• **Records supplied**:
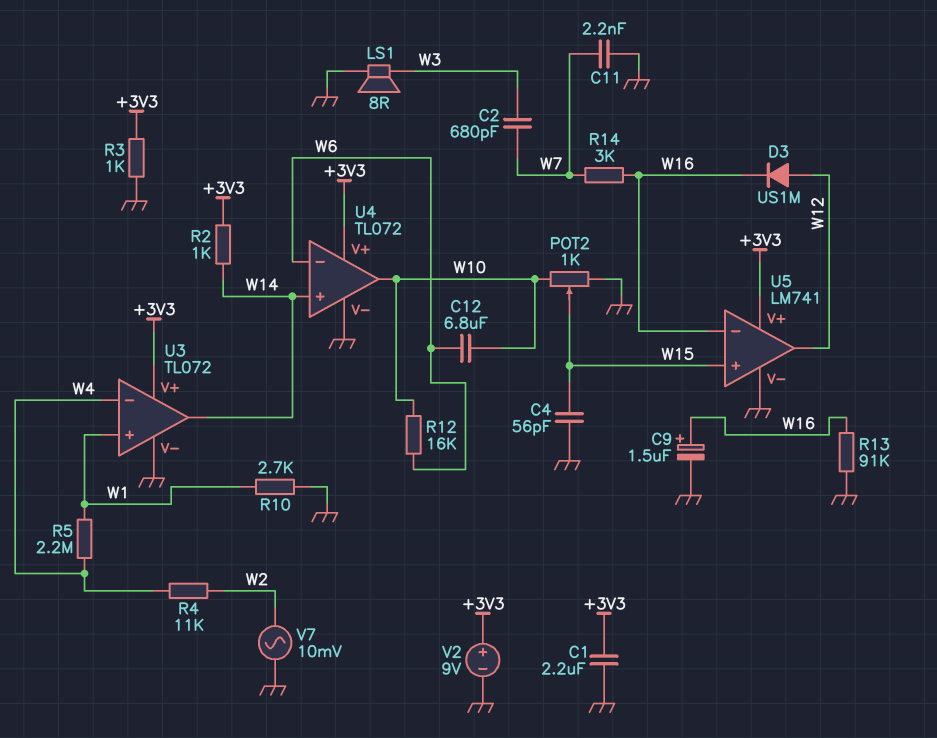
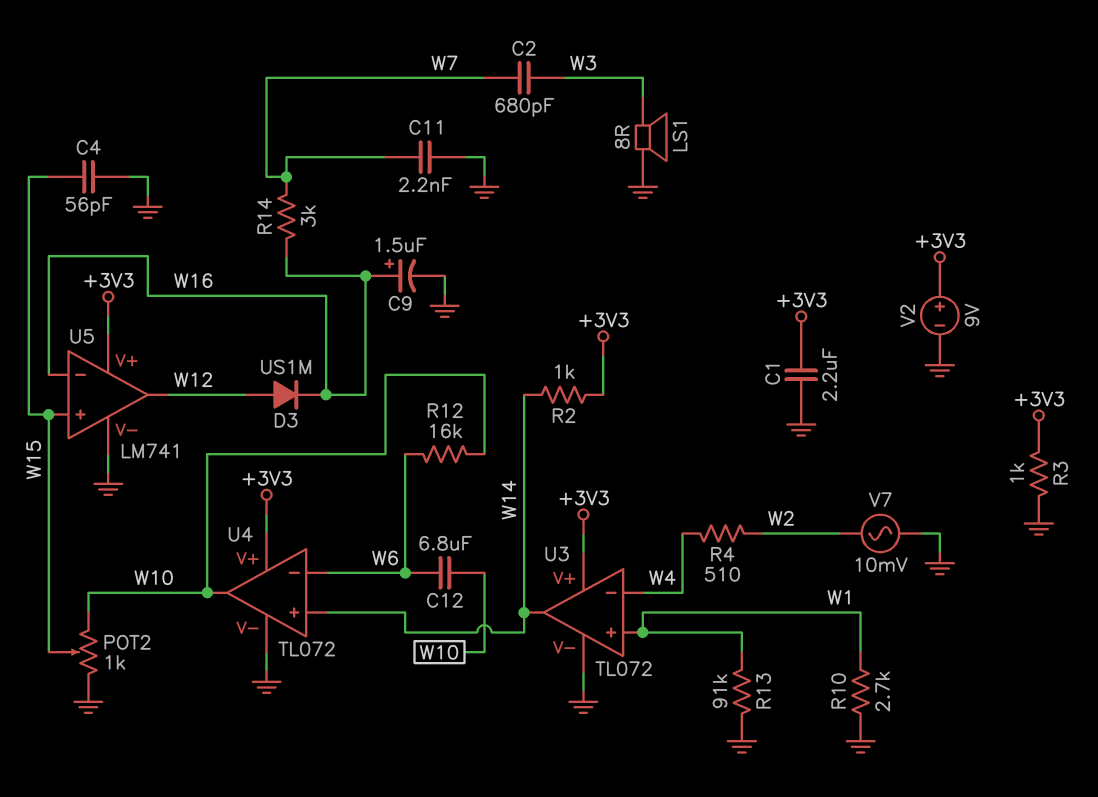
R4: 11k (W2, W4) -> 510 (W2, W4)
R5: 2.2M (W1, W4) -> none
R13: 91k (GND, W16) -> 91k (GND, W1)

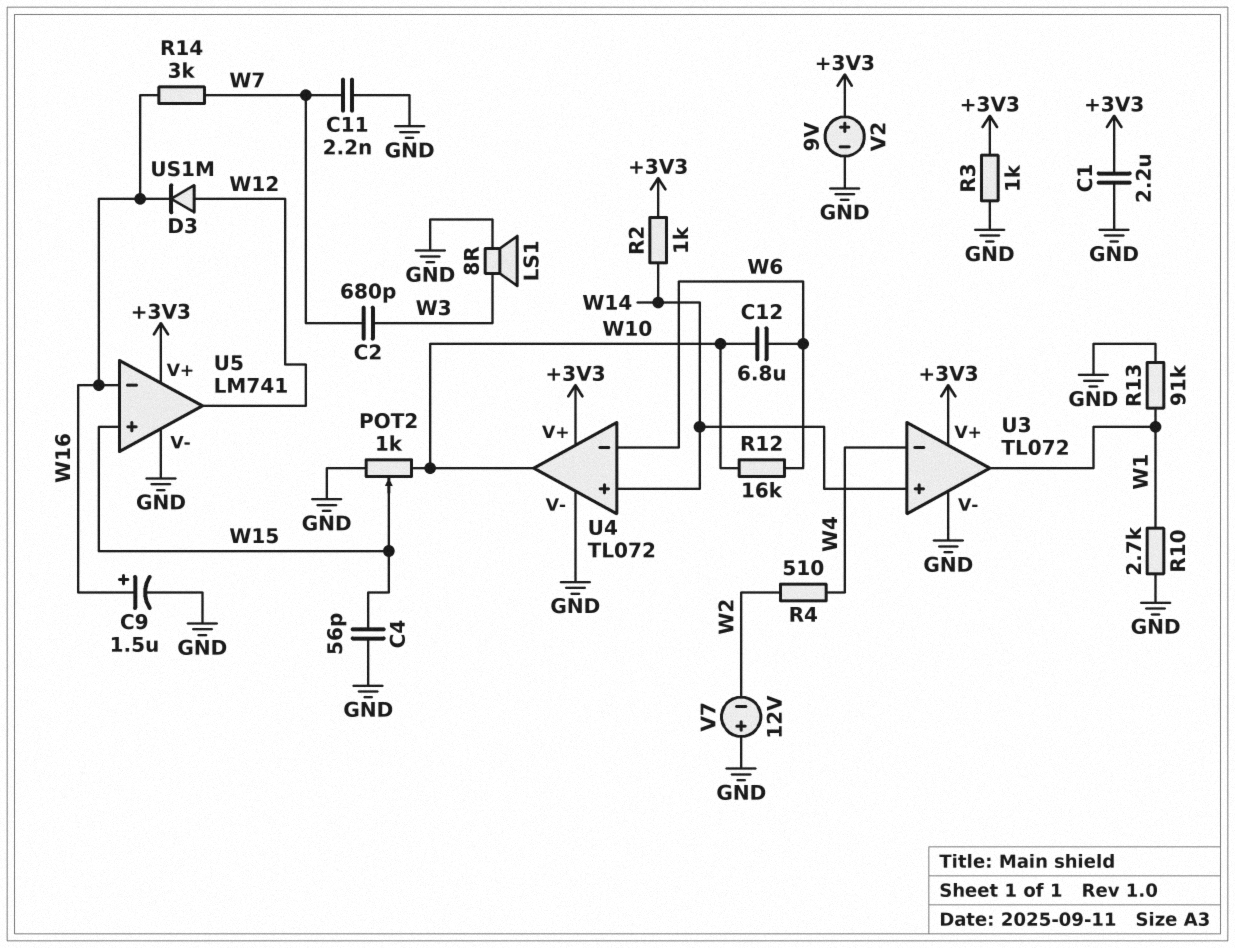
U3 pin in+: W1 -> W14
U3 pin out: W14 -> W1
V7: AC 10mV (GND, W2) -> 12V (plus GND, minus W2)

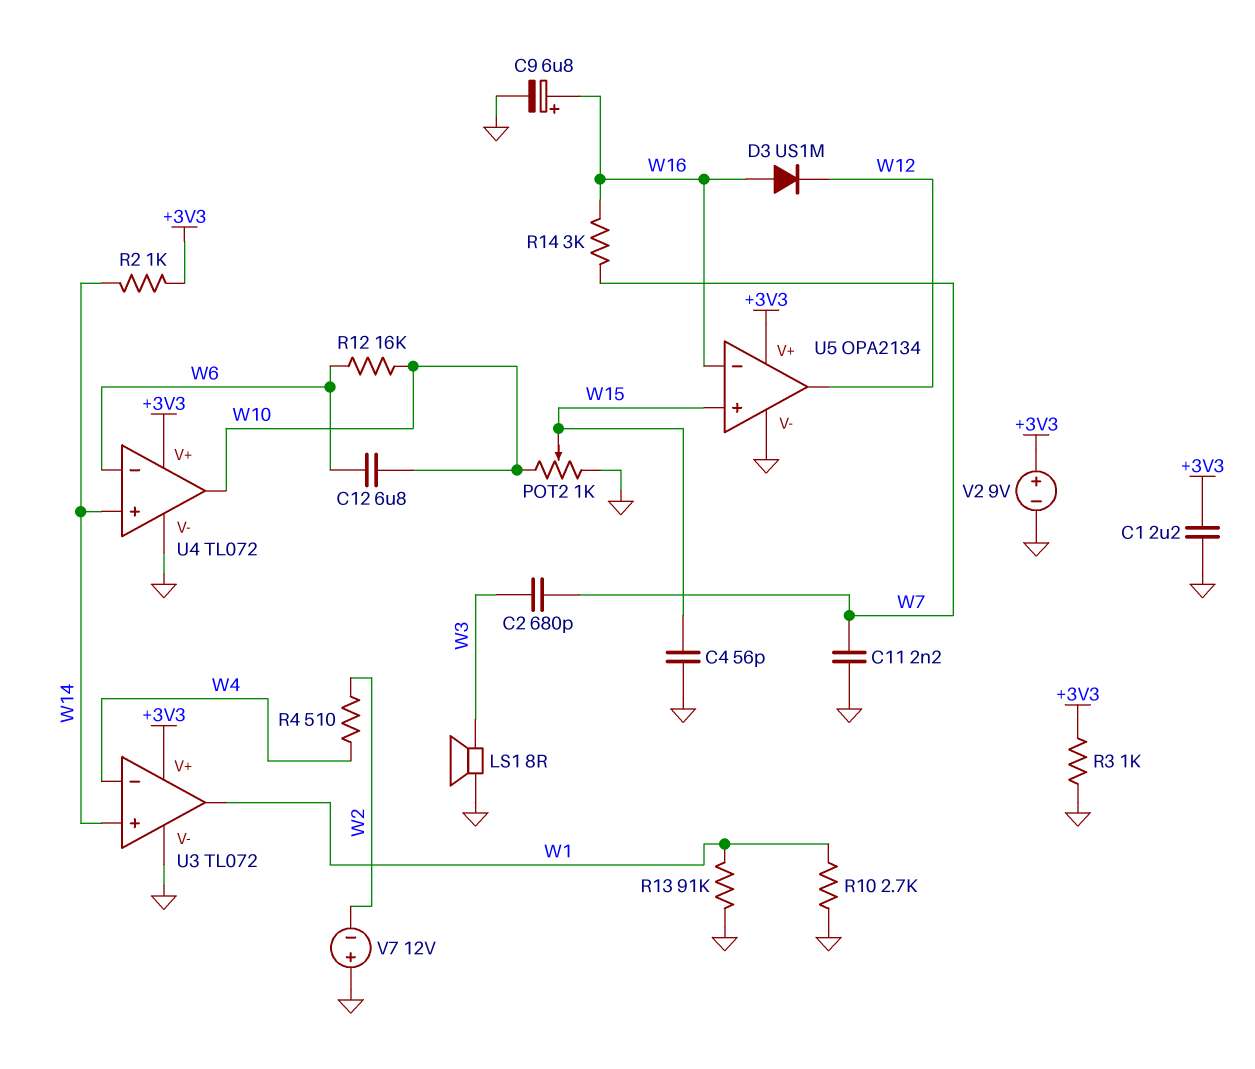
C9: 1.5uF (plus W16, minus GND) -> 6.8uF (plus W16, minus GND)
D3: diode US1M (A W12, K W16) -> diode US1M (A W16, K W12)
U5: LM741 -> OPA2134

• **Exercise**: Show each line of the listing that holds the string "minus".

• **Exercise output**:
V7: AC 10mV (GND, W2) -> 12V (plus GND, minus W2)
C9: 1.5uF (plus W16, minus GND) -> 6.8uF (plus W16, minus GND)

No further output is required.